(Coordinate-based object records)

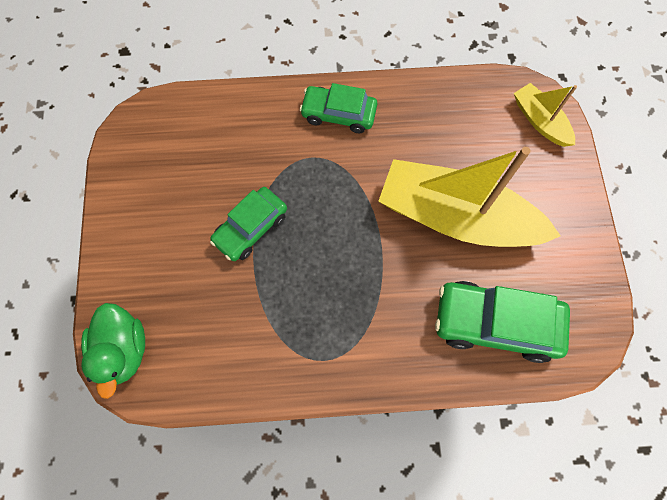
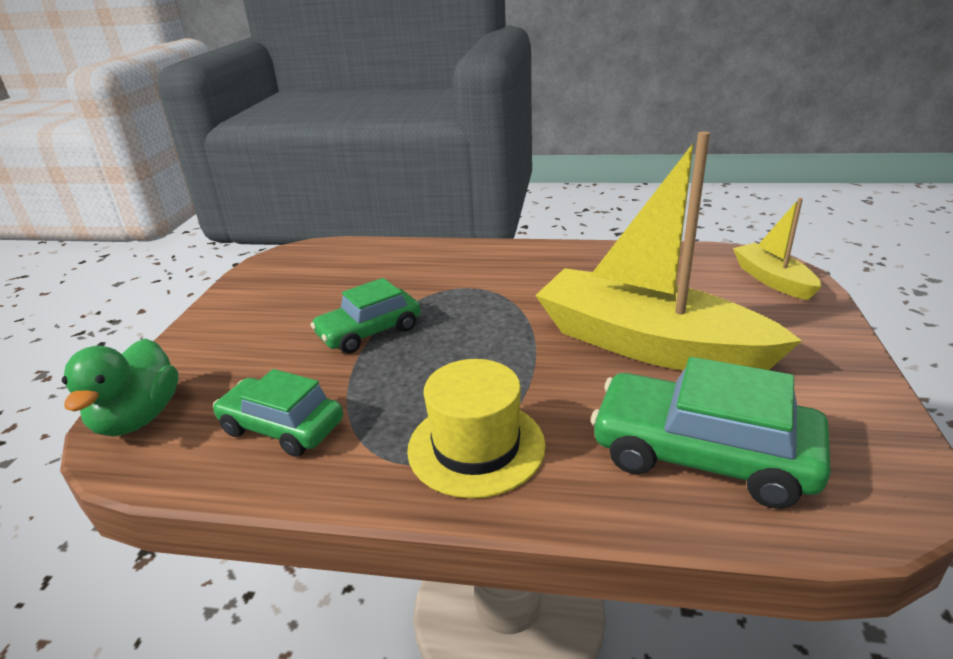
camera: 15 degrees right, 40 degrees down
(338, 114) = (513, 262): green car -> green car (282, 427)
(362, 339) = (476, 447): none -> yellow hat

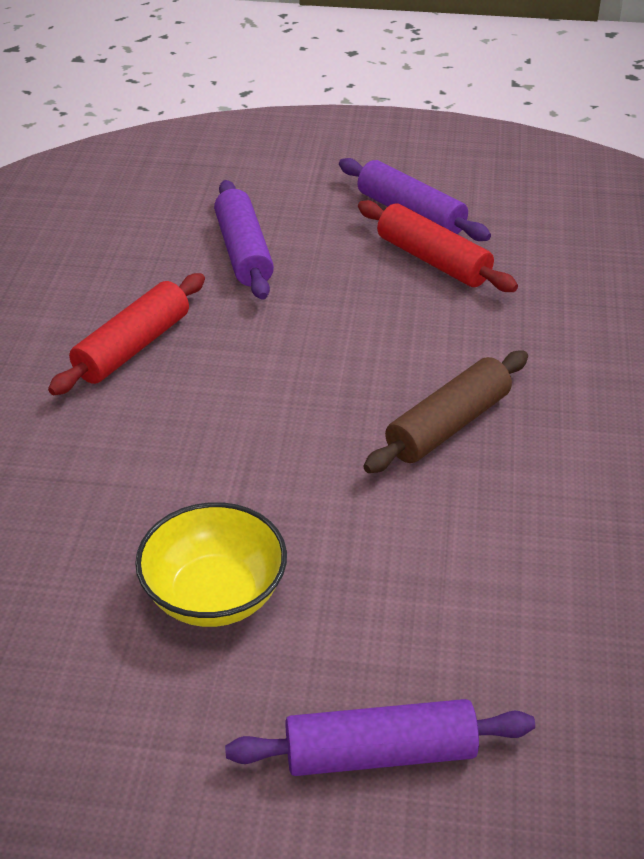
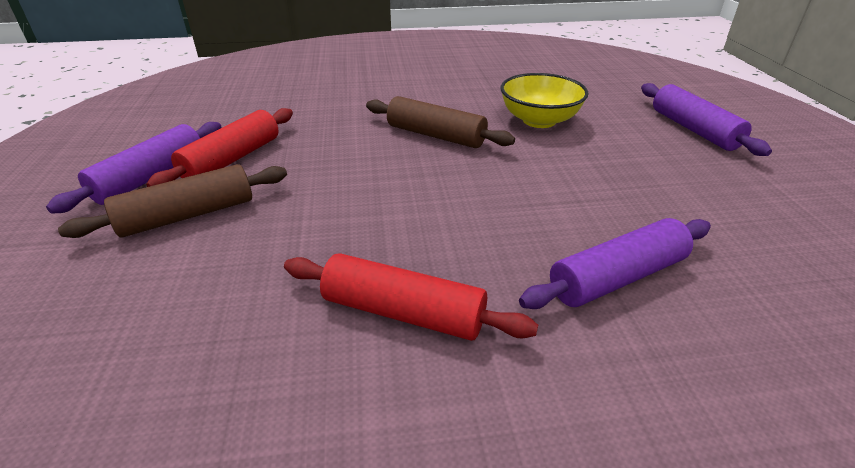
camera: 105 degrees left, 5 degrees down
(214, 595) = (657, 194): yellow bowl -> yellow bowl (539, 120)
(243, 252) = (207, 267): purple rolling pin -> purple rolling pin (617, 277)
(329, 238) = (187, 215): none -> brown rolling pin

§ PROBLEM REQUIREMENTS
Only the lines from the line that contains "(362, 339) = (476, 447): none -> yellow hat" through the end of the entries are to be written out, exactly and without pictures, both ends included.

§ TASK RESPONSE
(362, 339) = (476, 447): none -> yellow hat

camera: 105 degrees left, 5 degrees down
(214, 595) = (657, 194): yellow bowl -> yellow bowl (539, 120)
(243, 252) = (207, 267): purple rolling pin -> purple rolling pin (617, 277)
(329, 238) = (187, 215): none -> brown rolling pin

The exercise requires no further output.